* WHAT NEEDS TO BE DONE
Copy every line of the listing below word for word, leaving out the pictures.

[Dataset items]
────────────────
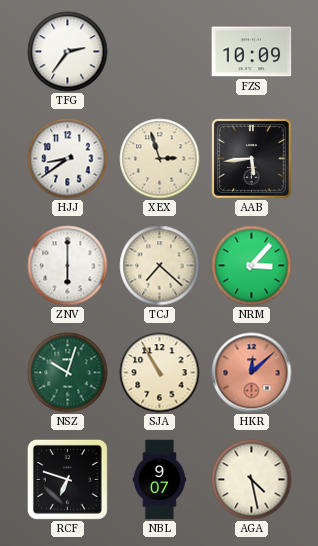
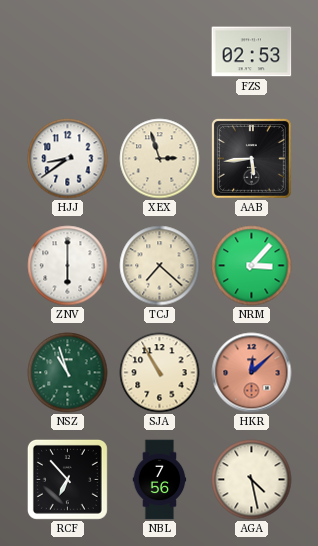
TFG: 2:36 -> none
FZS: 10:09 -> 02:53
NSZ: 10:03 -> 10:57
RCF: 6:48 -> 6:53
NBL: 9:07 -> 7:56
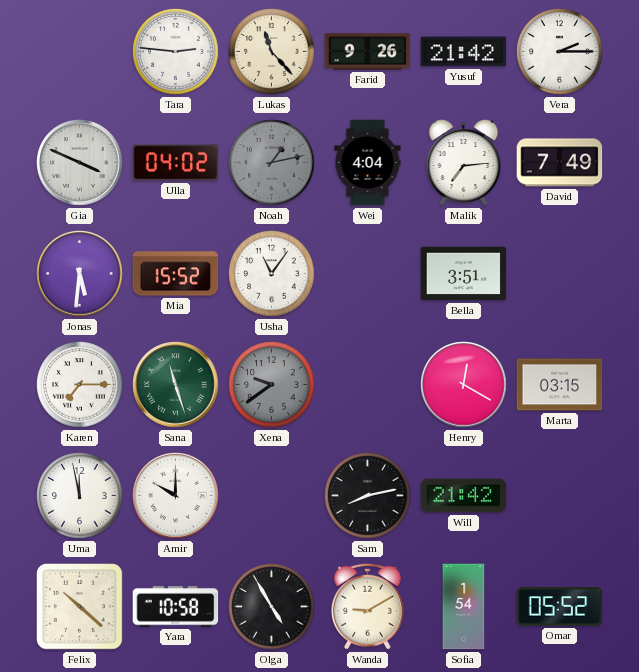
────────────────
* RESULT
TFG: 2:36 -> none
FZS: 10:09 -> 02:53
NSZ: 10:03 -> 10:57
RCF: 6:48 -> 6:53
NBL: 9:07 -> 7:56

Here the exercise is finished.